[Start of Attachment]
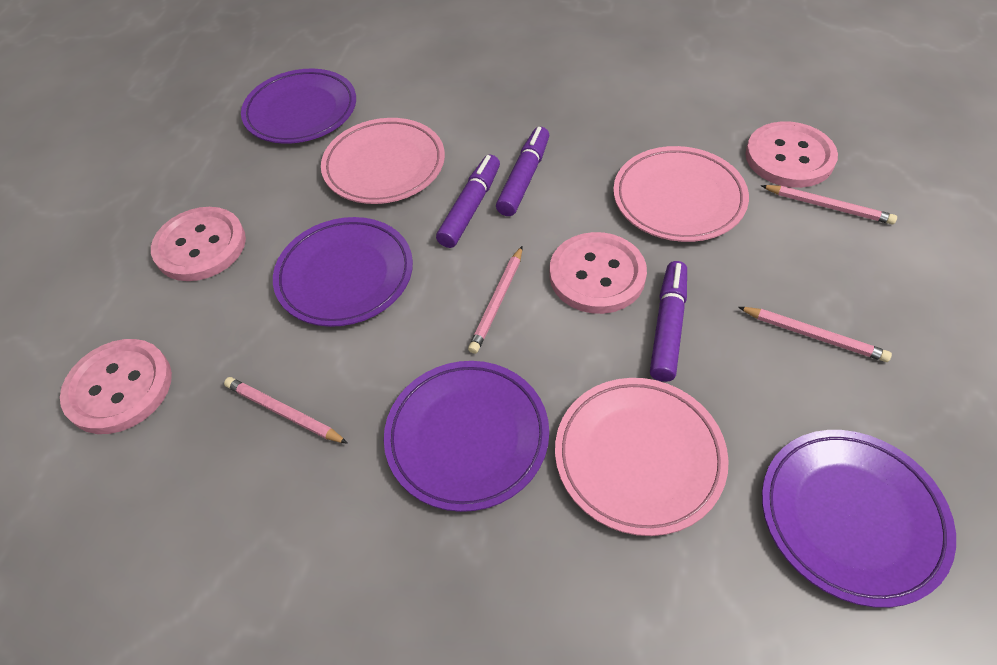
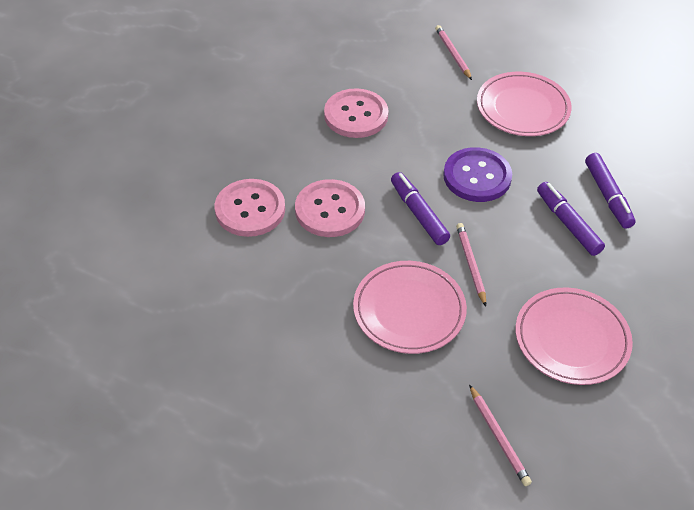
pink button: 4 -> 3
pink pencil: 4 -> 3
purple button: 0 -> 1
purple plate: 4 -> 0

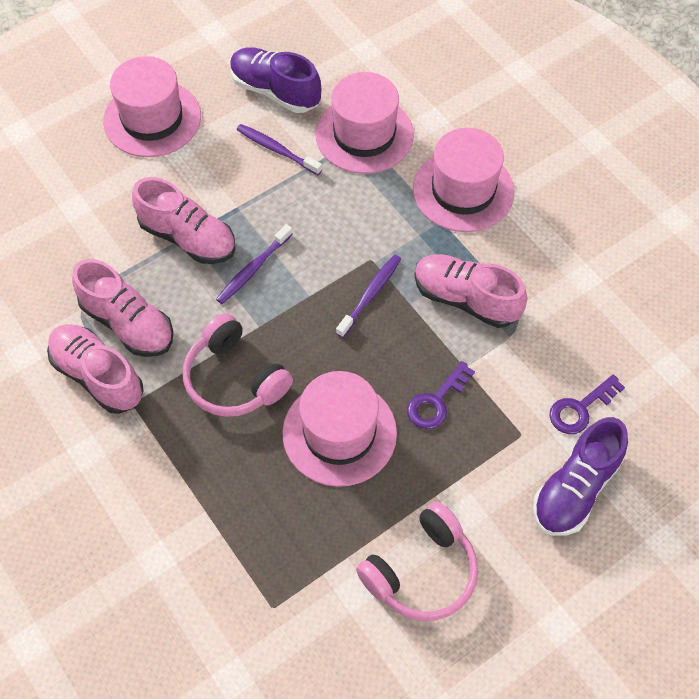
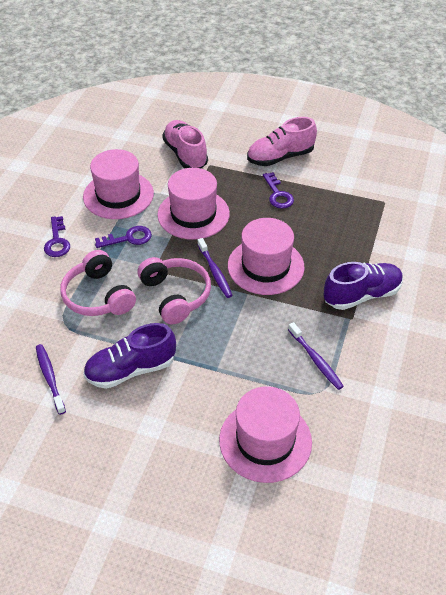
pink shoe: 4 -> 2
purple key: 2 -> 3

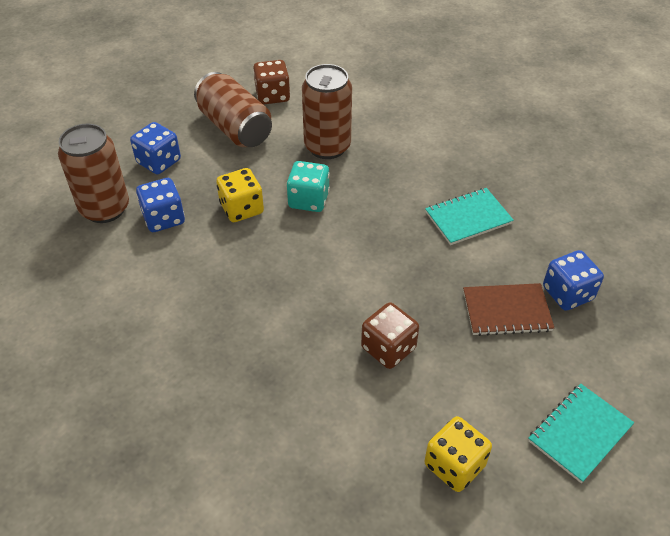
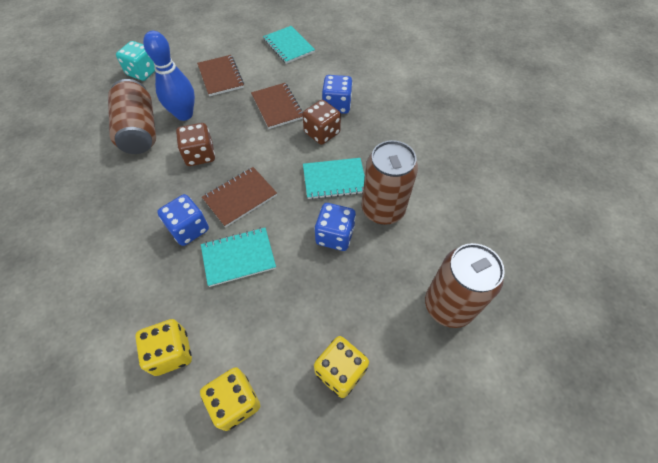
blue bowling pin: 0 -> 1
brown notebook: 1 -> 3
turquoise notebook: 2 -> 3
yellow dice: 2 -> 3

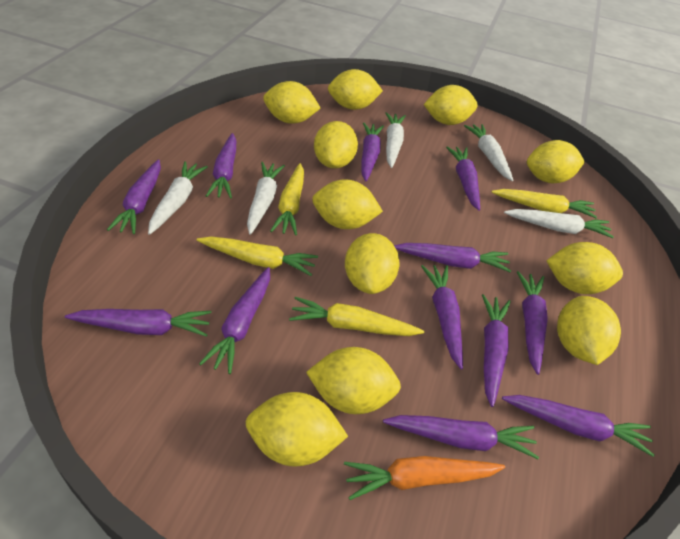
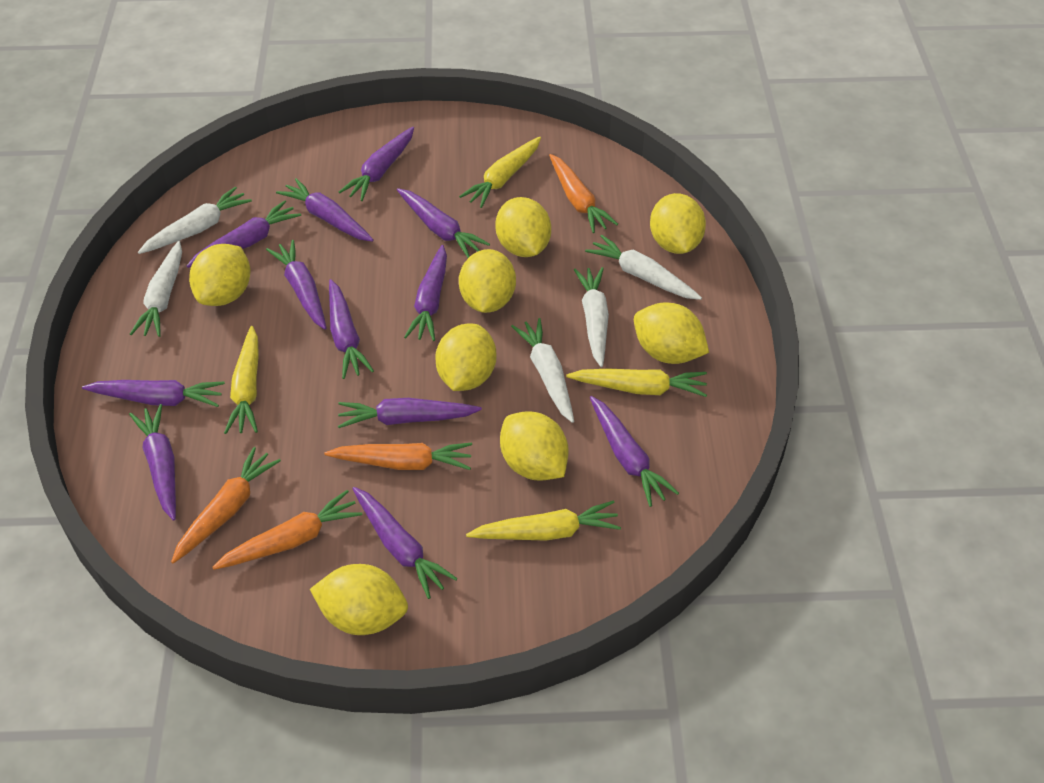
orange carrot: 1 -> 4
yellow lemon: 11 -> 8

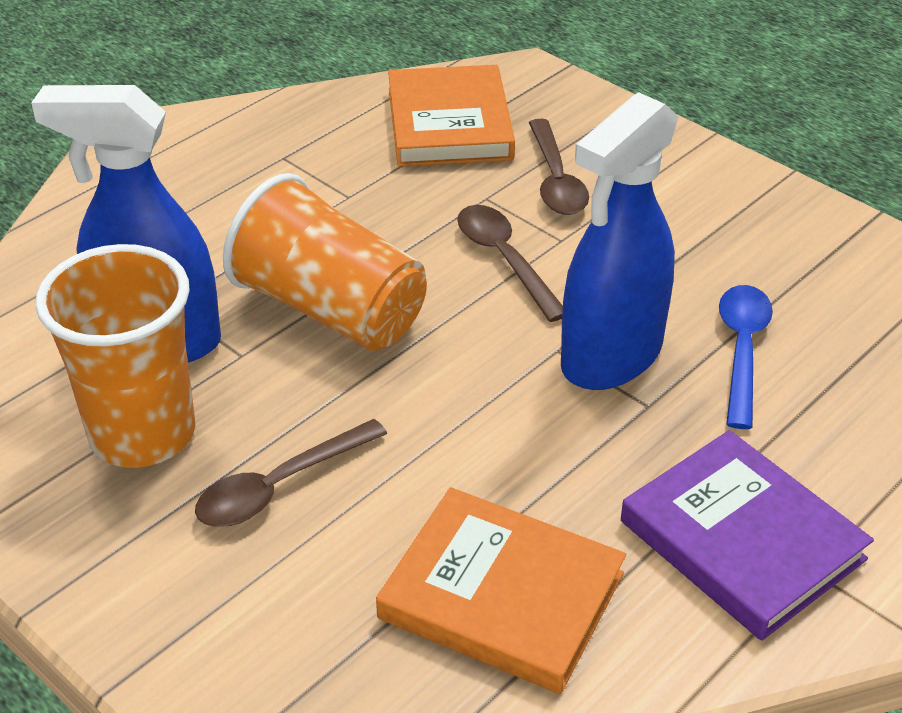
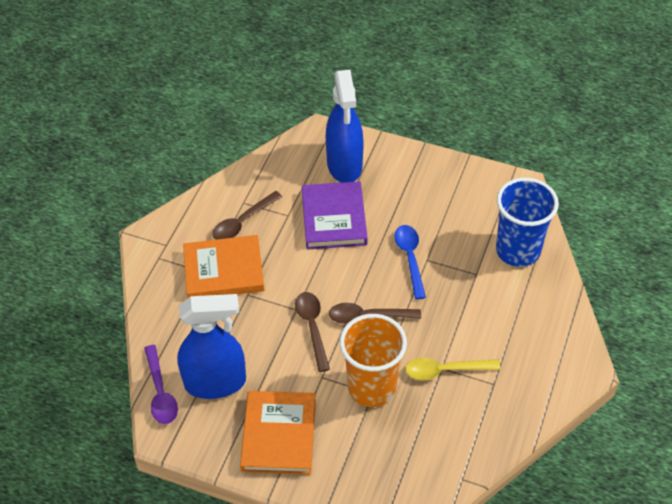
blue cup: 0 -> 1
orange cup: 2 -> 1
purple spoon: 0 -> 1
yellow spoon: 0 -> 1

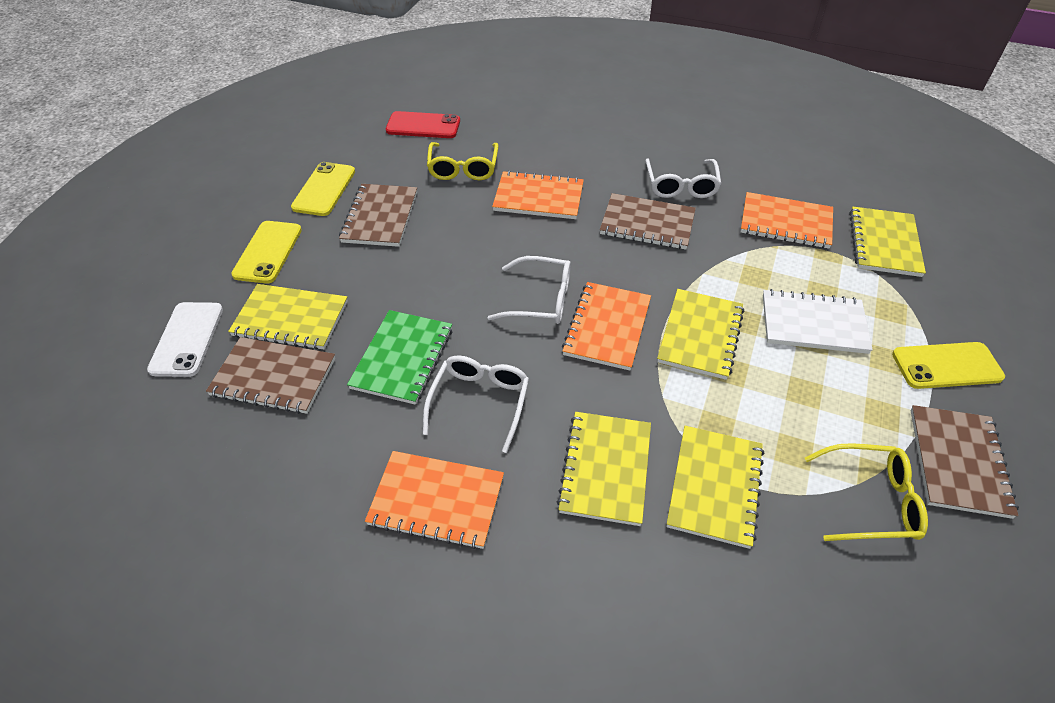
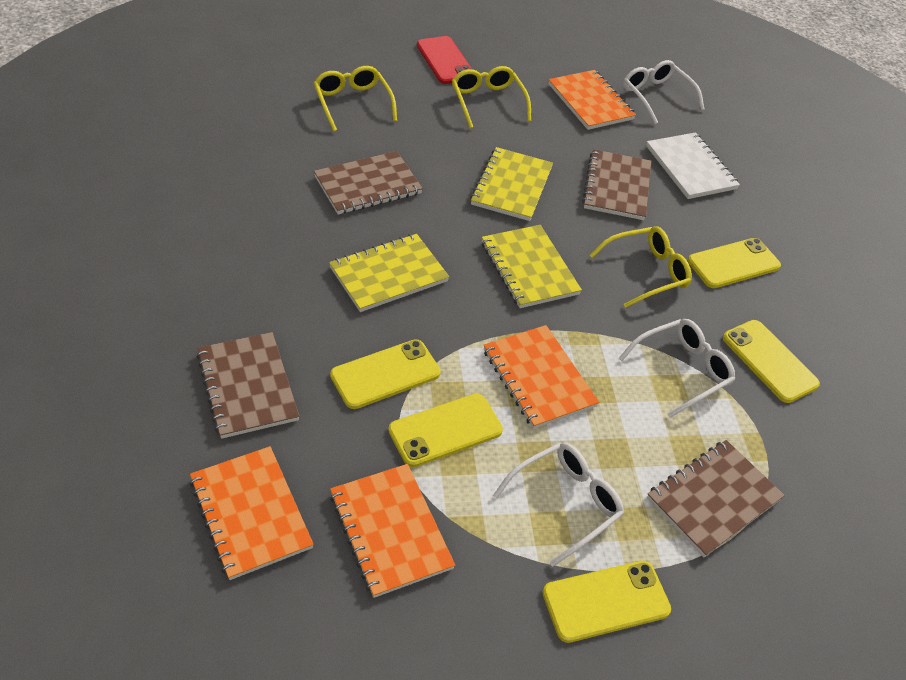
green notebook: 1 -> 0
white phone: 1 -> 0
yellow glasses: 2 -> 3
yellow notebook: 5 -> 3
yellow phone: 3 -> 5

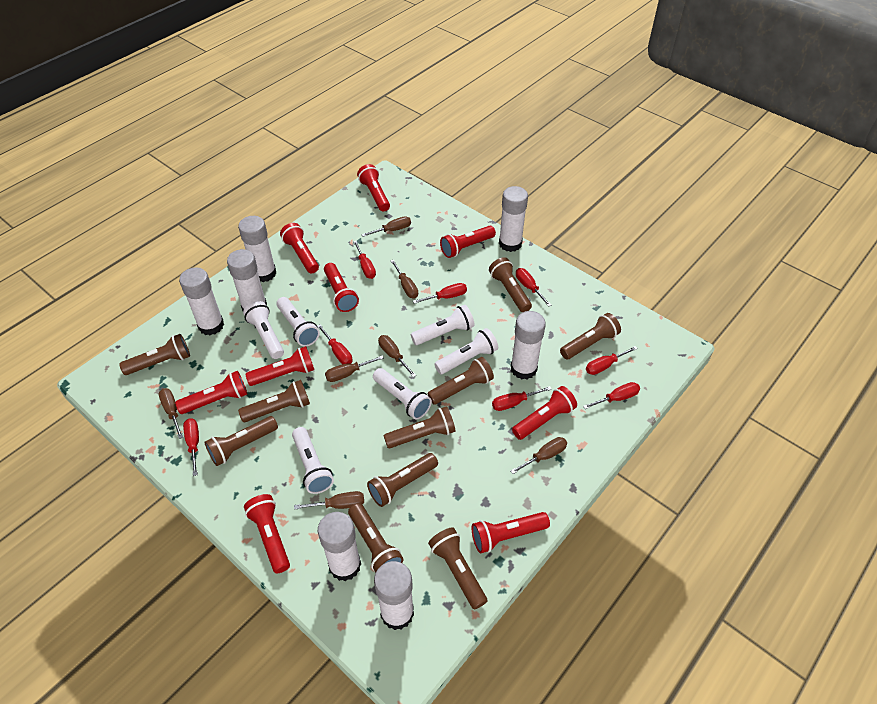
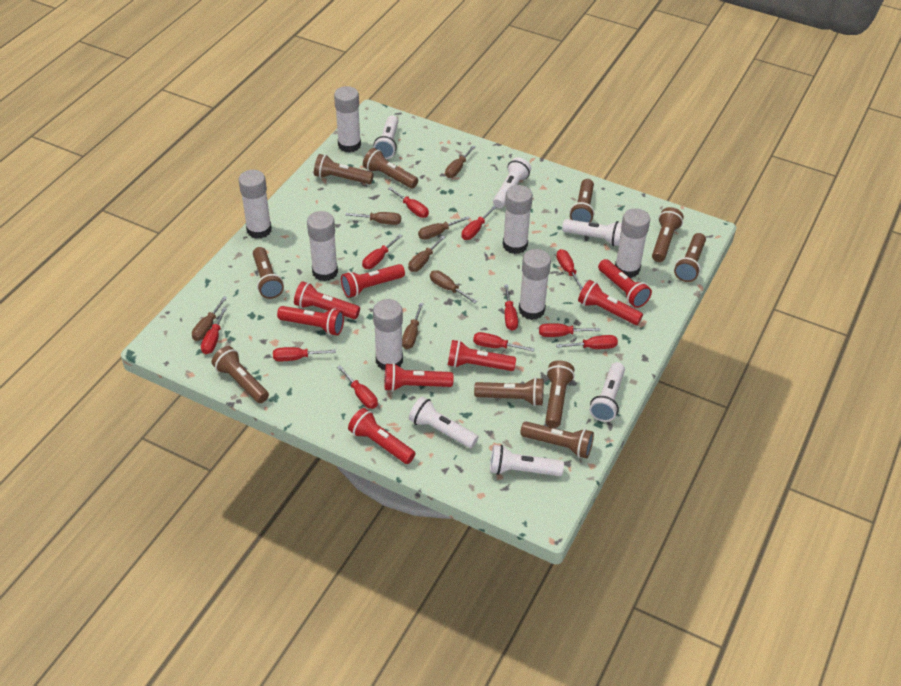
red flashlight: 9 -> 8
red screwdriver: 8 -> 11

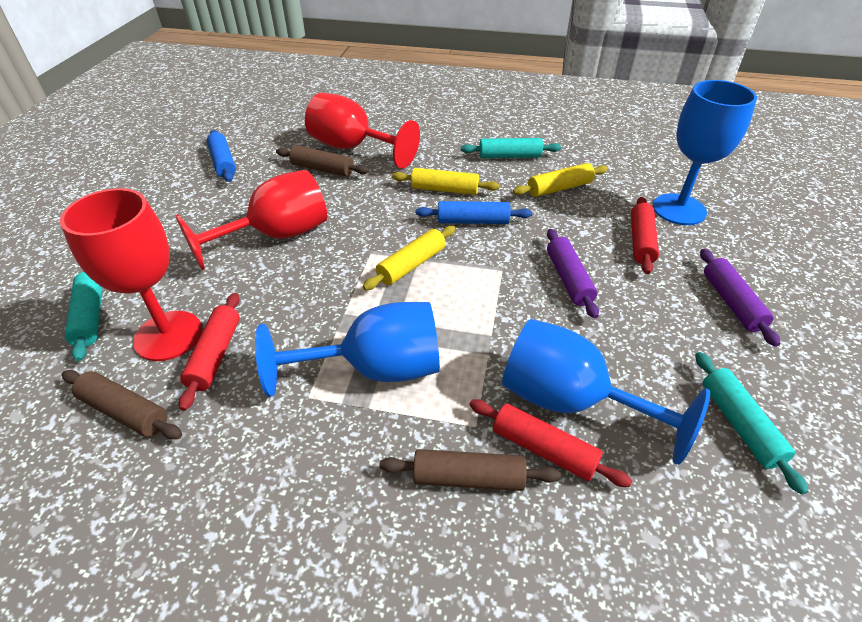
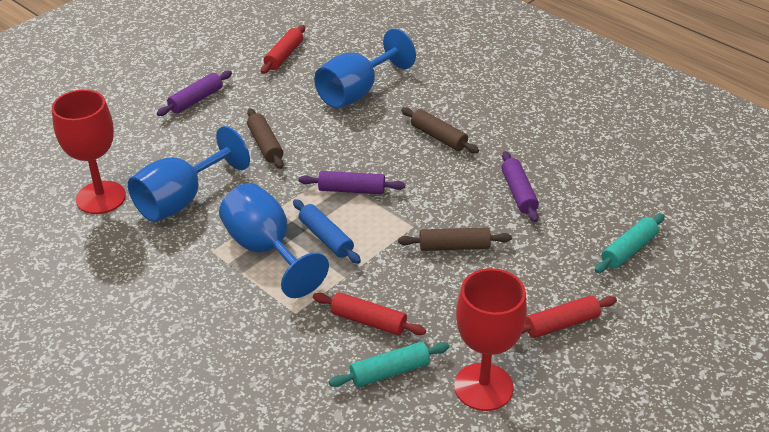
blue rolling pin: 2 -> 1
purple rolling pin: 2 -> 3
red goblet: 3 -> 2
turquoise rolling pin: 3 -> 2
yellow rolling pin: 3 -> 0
[End of Attachment]
▸ **What to work on**:
Every line from the one holding "blue rolling pin: 2 -> 1" through the final line of the listing must be echoed exactly; leave out all other lines.

▸ **Written solution**:
blue rolling pin: 2 -> 1
purple rolling pin: 2 -> 3
red goblet: 3 -> 2
turquoise rolling pin: 3 -> 2
yellow rolling pin: 3 -> 0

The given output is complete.